Prompt: Only certain lines below are wanted: those starting at the line containing "C103: 2.2uF (plus" and ending at the line containing "R5: 1.2k (N7, N23) -> 1k (N7, N23)", both included, each retyped exactly.

Content starts

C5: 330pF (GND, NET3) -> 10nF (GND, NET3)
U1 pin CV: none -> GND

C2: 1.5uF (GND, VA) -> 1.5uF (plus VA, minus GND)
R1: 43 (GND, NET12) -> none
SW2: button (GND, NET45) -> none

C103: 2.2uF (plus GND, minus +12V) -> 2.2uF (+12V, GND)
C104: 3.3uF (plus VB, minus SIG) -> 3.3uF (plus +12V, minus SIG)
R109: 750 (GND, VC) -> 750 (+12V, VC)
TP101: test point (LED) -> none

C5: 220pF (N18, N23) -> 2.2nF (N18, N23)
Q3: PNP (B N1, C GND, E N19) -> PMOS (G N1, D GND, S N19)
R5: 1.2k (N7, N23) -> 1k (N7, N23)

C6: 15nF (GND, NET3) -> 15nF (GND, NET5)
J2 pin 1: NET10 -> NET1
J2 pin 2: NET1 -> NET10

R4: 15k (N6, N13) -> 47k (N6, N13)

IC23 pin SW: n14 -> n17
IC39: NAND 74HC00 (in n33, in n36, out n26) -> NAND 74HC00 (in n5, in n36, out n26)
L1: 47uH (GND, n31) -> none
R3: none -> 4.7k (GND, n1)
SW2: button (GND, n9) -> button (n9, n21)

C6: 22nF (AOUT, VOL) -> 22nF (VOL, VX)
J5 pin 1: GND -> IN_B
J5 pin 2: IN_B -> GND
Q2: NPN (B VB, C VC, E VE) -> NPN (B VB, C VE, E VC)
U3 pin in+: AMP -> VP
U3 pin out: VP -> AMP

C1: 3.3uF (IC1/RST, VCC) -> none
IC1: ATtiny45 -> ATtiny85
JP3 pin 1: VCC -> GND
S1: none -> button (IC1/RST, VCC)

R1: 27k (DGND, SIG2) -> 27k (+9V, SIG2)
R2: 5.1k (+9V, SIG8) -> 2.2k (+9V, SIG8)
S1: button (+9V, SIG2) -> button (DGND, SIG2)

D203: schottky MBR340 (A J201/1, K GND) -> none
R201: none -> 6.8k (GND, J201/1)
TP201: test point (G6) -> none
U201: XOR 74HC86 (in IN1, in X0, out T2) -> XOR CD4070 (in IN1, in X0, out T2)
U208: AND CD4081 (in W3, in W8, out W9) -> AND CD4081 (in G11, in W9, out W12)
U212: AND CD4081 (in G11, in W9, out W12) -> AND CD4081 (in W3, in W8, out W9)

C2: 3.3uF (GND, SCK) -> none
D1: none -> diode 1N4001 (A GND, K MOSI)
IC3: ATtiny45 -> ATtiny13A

Content ends

Reply to the exercise:
C103: 2.2uF (plus GND, minus +12V) -> 2.2uF (+12V, GND)
C104: 3.3uF (plus VB, minus SIG) -> 3.3uF (plus +12V, minus SIG)
R109: 750 (GND, VC) -> 750 (+12V, VC)
TP101: test point (LED) -> none

C5: 220pF (N18, N23) -> 2.2nF (N18, N23)
Q3: PNP (B N1, C GND, E N19) -> PMOS (G N1, D GND, S N19)
R5: 1.2k (N7, N23) -> 1k (N7, N23)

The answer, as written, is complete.